* Exercise requirements *
Look over the material for the string "yellow". Copy every line where it turns up.

* Data extract *
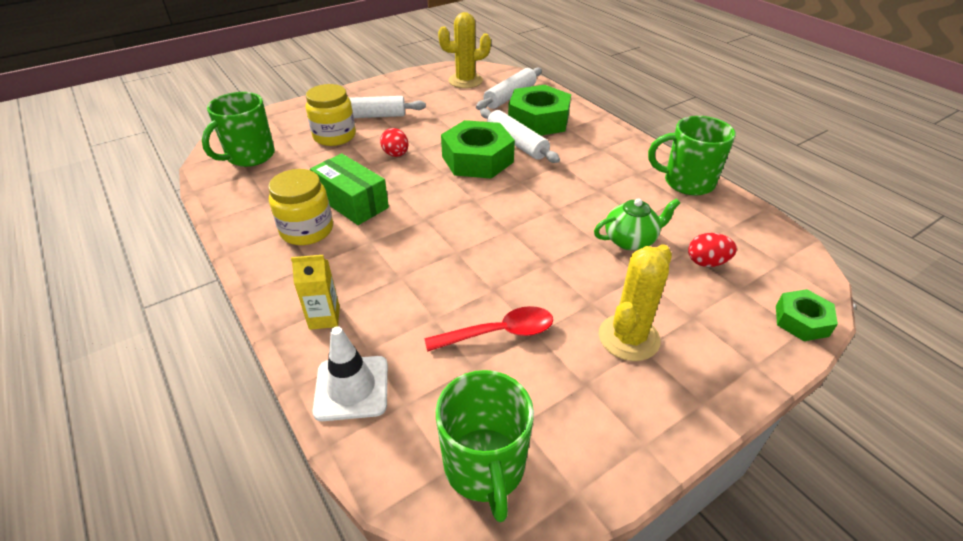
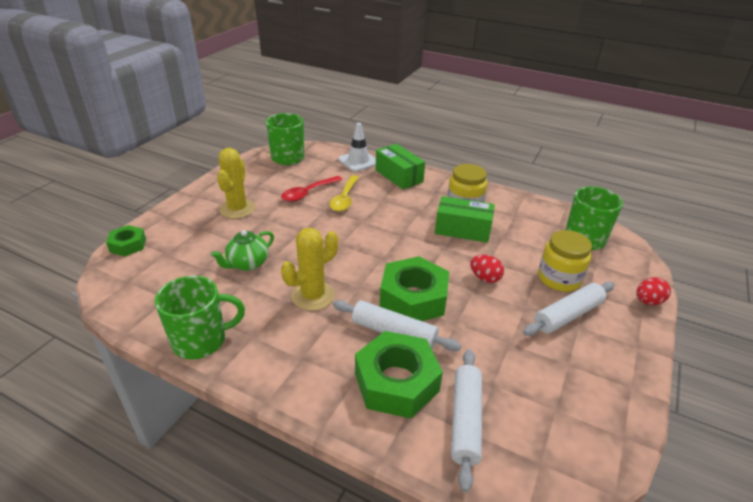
camera: 150 degrees right, 5 degrees down
(324, 318) = (399, 176): yellow carton -> green box
(450, 299) = (344, 199): none -> yellow spoon
(465, 81) = (554, 434): yellow cactus -> yellow cactus (313, 296)
(706, 262) = (188, 264): red egg -> red egg (648, 301)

* Reply *
(324, 318) = (399, 176): yellow carton -> green box
(450, 299) = (344, 199): none -> yellow spoon
(465, 81) = (554, 434): yellow cactus -> yellow cactus (313, 296)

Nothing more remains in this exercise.